* Collection entries *

= = =

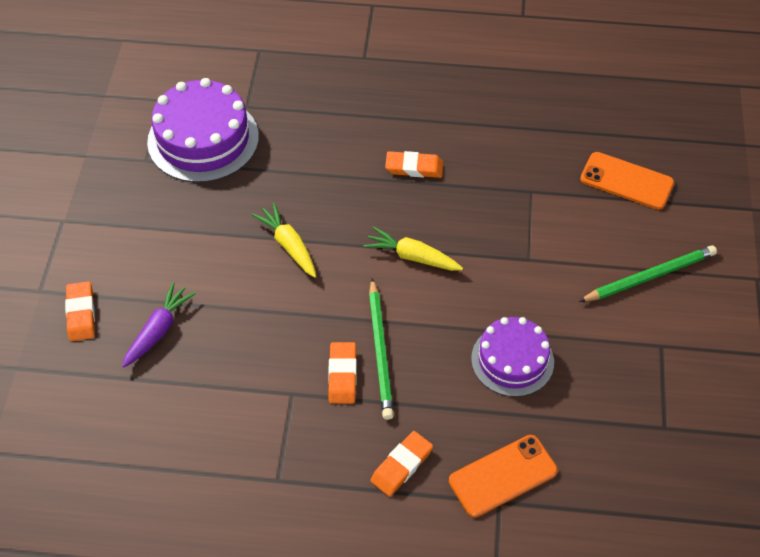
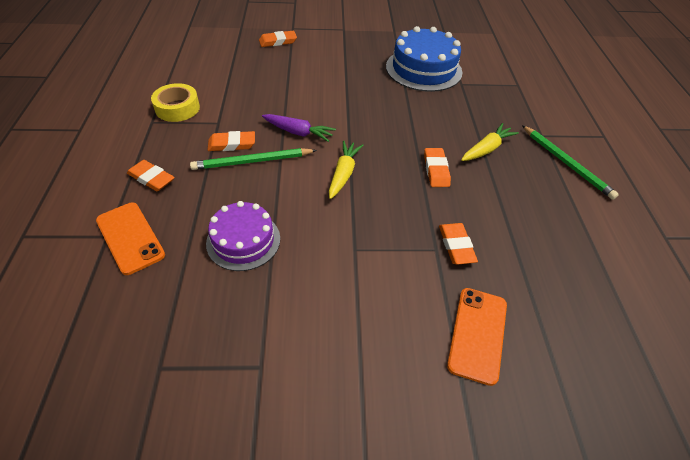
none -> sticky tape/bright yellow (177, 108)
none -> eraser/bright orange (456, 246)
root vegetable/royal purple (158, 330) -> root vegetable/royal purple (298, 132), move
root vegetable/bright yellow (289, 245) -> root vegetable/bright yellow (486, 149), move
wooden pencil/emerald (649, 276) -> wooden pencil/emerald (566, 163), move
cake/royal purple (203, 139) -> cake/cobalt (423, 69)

= = =

* Exercise *
Check each line of the data for "none". Copy the lines where it turns up.

* Result of the exercise *
none -> sticky tape/bright yellow (177, 108)
none -> eraser/bright orange (456, 246)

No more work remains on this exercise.